[Begin ENTRIES]

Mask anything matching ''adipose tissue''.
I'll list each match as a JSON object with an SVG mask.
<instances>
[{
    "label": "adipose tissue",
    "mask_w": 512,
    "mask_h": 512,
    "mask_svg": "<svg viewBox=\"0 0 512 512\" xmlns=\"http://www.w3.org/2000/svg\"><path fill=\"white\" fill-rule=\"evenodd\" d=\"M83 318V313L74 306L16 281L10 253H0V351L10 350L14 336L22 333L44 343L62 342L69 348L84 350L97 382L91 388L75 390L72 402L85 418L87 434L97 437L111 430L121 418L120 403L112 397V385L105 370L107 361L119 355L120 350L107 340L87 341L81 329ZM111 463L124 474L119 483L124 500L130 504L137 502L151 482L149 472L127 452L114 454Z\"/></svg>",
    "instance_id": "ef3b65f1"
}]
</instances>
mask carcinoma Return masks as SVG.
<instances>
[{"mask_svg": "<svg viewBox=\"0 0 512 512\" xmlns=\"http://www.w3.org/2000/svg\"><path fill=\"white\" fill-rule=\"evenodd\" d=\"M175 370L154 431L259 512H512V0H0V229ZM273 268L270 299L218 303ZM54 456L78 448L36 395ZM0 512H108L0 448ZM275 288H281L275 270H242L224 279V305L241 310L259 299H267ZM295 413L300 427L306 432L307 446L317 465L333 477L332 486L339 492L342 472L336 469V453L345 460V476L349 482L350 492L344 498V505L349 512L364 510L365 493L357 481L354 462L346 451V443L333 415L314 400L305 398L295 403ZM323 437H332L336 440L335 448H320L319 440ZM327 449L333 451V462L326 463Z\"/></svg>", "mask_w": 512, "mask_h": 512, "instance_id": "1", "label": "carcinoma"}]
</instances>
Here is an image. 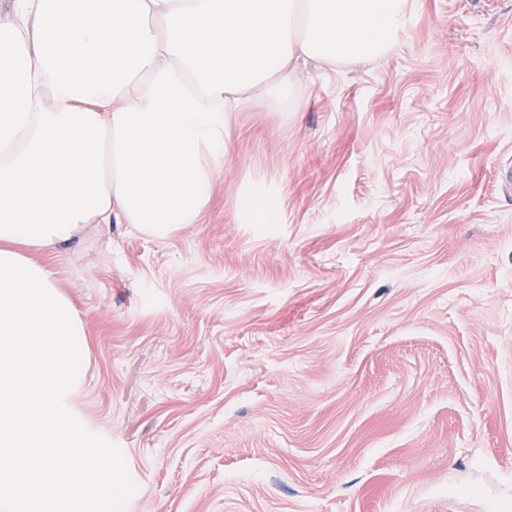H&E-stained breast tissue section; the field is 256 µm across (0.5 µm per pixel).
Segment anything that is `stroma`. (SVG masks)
<instances>
[{
  "label": "stroma",
  "mask_w": 512,
  "mask_h": 512,
  "mask_svg": "<svg viewBox=\"0 0 512 512\" xmlns=\"http://www.w3.org/2000/svg\"><path fill=\"white\" fill-rule=\"evenodd\" d=\"M408 2L236 114L205 223L43 254L123 512H512V0Z\"/></svg>",
  "instance_id": "obj_1"
}]
</instances>
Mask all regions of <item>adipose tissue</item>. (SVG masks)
Segmentation results:
<instances>
[{
	"mask_svg": "<svg viewBox=\"0 0 512 512\" xmlns=\"http://www.w3.org/2000/svg\"><path fill=\"white\" fill-rule=\"evenodd\" d=\"M0 16V512H118L71 406L88 334L38 253L103 224L202 223L236 112L385 57L407 0H10Z\"/></svg>",
	"mask_w": 512,
	"mask_h": 512,
	"instance_id": "obj_1",
	"label": "adipose tissue"
}]
</instances>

[End ENTRIES]

Repeat the line containing "Mask all regions" and all subsequent lines through the final line of the data, exactly and with no others.

Mask all regions of <item>adipose tissue</item>. (SVG masks)
Segmentation results:
<instances>
[{
	"mask_svg": "<svg viewBox=\"0 0 512 512\" xmlns=\"http://www.w3.org/2000/svg\"><path fill=\"white\" fill-rule=\"evenodd\" d=\"M0 16V512H118L71 406L88 334L38 253L103 224L202 223L236 112L385 57L407 0H10Z\"/></svg>",
	"mask_w": 512,
	"mask_h": 512,
	"instance_id": "obj_1",
	"label": "adipose tissue"
}]
</instances>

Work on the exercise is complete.